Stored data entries
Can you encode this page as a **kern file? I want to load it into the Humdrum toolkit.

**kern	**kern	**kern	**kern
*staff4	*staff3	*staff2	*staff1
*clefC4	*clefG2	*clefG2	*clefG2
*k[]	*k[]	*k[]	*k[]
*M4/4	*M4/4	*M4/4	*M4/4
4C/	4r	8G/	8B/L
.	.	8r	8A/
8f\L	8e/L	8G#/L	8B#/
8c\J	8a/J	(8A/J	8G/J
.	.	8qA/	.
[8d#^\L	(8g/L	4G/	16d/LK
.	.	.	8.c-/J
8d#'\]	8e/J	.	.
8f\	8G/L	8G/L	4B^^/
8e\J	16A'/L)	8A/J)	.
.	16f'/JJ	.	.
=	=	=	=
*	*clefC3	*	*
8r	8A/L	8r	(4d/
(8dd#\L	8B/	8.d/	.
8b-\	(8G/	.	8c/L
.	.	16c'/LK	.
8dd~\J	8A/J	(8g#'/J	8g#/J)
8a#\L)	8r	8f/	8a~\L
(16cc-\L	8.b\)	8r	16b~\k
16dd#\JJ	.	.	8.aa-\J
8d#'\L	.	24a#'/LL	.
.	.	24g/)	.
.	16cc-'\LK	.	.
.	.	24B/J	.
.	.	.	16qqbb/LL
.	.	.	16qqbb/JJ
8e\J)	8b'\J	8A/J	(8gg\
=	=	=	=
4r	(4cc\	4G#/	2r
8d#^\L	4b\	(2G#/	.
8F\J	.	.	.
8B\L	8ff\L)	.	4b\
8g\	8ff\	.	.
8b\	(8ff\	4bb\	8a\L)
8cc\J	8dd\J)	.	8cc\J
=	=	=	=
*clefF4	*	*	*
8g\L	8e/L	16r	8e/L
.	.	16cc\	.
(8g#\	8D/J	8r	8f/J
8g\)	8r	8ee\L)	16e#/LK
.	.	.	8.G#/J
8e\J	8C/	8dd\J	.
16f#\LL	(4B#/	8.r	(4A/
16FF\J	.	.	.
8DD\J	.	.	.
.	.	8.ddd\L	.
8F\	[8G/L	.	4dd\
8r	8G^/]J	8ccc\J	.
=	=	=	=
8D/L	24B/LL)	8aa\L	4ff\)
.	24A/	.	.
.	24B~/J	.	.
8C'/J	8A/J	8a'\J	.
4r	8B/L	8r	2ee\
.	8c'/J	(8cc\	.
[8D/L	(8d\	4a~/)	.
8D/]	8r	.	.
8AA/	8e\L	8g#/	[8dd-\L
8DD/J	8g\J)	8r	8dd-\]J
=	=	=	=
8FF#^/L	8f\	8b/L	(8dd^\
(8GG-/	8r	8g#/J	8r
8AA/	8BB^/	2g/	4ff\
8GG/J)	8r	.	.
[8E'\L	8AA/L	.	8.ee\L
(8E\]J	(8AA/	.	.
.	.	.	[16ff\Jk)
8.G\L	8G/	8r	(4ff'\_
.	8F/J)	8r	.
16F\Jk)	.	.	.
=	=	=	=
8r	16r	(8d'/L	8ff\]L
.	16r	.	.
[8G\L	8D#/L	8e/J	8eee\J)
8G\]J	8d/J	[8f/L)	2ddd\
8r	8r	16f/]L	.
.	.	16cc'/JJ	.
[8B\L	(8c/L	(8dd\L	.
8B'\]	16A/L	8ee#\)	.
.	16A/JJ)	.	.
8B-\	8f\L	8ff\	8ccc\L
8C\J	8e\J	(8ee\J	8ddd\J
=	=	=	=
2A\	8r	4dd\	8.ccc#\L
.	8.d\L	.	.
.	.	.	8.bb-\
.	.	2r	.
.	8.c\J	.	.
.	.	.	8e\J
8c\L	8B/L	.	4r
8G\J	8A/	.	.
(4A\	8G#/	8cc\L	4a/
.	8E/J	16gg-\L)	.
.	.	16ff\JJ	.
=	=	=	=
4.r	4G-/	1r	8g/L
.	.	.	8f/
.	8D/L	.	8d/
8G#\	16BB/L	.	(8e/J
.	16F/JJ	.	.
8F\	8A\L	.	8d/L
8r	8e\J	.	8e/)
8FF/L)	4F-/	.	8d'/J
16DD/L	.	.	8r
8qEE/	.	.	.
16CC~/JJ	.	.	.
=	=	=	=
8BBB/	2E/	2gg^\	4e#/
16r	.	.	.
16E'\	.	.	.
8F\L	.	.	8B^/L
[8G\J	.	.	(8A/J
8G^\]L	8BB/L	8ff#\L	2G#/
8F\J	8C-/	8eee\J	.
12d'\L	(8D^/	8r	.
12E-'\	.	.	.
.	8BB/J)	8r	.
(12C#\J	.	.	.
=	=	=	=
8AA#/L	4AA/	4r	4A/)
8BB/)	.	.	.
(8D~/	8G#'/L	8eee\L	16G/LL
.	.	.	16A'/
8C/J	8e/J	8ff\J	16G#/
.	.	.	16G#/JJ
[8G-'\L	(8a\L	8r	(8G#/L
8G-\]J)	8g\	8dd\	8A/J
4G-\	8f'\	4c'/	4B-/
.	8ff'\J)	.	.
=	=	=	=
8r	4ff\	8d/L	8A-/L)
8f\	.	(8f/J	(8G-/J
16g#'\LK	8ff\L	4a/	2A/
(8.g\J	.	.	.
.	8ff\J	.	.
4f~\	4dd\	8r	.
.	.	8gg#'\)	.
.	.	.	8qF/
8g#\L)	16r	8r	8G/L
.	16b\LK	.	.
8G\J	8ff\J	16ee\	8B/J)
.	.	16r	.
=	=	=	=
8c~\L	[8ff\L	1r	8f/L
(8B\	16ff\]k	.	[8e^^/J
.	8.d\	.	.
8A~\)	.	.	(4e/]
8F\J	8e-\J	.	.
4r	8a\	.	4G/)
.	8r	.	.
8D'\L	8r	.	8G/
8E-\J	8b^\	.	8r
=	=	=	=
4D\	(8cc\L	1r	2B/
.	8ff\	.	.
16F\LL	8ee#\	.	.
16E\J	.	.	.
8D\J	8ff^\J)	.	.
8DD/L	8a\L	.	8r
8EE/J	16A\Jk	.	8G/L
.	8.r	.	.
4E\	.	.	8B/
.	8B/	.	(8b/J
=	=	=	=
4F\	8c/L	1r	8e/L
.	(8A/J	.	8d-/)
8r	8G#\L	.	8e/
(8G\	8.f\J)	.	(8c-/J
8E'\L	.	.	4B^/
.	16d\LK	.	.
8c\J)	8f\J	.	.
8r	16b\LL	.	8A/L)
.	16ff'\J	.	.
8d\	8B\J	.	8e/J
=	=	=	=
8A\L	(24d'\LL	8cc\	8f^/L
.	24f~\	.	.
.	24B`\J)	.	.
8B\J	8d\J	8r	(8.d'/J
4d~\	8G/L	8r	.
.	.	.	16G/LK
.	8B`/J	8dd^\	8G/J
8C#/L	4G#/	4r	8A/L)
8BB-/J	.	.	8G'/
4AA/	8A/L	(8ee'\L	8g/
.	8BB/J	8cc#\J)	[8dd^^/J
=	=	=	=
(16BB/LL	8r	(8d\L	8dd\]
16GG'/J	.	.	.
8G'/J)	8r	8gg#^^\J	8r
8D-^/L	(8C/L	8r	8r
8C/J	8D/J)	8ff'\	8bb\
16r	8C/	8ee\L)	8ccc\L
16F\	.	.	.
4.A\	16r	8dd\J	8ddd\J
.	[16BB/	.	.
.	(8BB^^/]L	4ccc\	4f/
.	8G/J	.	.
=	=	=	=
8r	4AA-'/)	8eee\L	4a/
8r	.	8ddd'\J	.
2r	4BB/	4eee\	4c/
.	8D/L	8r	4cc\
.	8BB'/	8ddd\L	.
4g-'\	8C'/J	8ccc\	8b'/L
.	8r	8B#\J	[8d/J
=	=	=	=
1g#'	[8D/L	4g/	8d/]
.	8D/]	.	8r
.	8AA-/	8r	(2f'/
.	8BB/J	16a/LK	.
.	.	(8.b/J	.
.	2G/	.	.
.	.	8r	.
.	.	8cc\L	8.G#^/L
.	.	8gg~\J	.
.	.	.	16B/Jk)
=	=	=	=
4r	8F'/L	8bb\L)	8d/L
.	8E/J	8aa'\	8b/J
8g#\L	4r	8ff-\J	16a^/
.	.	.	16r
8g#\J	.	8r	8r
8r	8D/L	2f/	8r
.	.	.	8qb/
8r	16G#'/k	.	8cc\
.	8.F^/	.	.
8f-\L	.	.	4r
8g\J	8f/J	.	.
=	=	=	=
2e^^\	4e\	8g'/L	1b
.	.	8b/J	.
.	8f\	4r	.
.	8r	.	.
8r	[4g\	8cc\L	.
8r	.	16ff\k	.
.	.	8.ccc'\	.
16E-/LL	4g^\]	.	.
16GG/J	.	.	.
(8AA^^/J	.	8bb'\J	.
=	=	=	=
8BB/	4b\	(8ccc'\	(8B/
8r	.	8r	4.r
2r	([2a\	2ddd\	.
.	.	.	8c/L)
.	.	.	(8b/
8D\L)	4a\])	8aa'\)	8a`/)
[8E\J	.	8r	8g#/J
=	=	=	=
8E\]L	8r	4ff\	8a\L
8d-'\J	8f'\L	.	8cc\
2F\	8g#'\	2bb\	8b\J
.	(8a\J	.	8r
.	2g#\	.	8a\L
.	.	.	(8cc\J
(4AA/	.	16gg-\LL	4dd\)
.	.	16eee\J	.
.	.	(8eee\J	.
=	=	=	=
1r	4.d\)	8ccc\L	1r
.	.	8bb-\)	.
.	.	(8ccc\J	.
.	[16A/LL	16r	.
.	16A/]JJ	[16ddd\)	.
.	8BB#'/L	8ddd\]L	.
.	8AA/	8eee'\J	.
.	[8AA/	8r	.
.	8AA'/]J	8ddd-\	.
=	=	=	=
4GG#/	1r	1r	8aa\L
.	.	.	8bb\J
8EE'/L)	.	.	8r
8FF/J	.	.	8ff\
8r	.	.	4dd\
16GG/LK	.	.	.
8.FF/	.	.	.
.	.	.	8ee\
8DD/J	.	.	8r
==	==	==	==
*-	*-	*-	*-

* Task prompt: Copy every line of the material above that contains the string "kern".

* The response:
Can you encode this page as a **kern file? I want to load it into the Humdrum toolkit.
**kern	**kern	**kern	**kern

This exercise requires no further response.